START DATA SHOWN

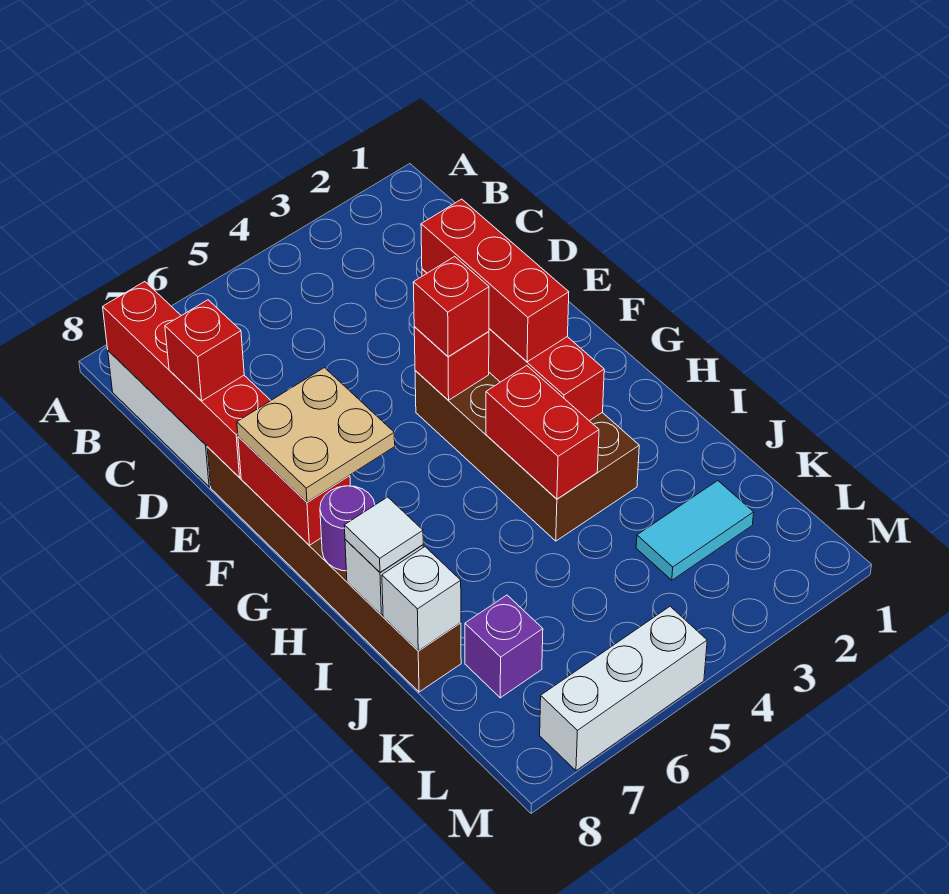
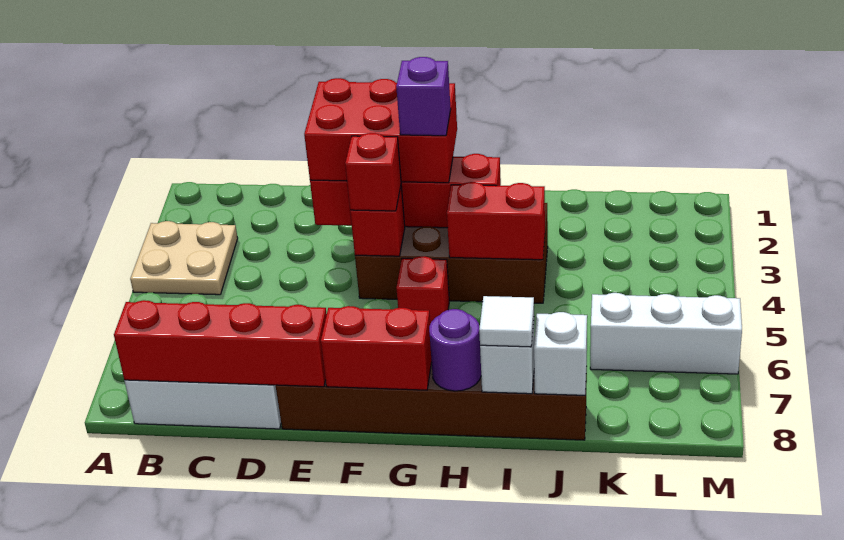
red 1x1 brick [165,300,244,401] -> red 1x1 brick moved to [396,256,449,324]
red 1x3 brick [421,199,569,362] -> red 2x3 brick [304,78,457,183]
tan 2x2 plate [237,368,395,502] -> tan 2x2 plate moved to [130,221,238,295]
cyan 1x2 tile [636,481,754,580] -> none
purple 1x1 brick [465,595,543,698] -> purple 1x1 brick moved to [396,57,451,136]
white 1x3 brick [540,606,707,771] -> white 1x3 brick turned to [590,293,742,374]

END DATA SHOWN

● EXERCISE PROMPT
In the entries above, find the line containing "red 1x3 brick". Set down that line and every line after it through the last one, exactly and alone.

● ANSWER FOR THE TASK
red 1x3 brick [421,199,569,362] -> red 2x3 brick [304,78,457,183]
tan 2x2 plate [237,368,395,502] -> tan 2x2 plate moved to [130,221,238,295]
cyan 1x2 tile [636,481,754,580] -> none
purple 1x1 brick [465,595,543,698] -> purple 1x1 brick moved to [396,57,451,136]
white 1x3 brick [540,606,707,771] -> white 1x3 brick turned to [590,293,742,374]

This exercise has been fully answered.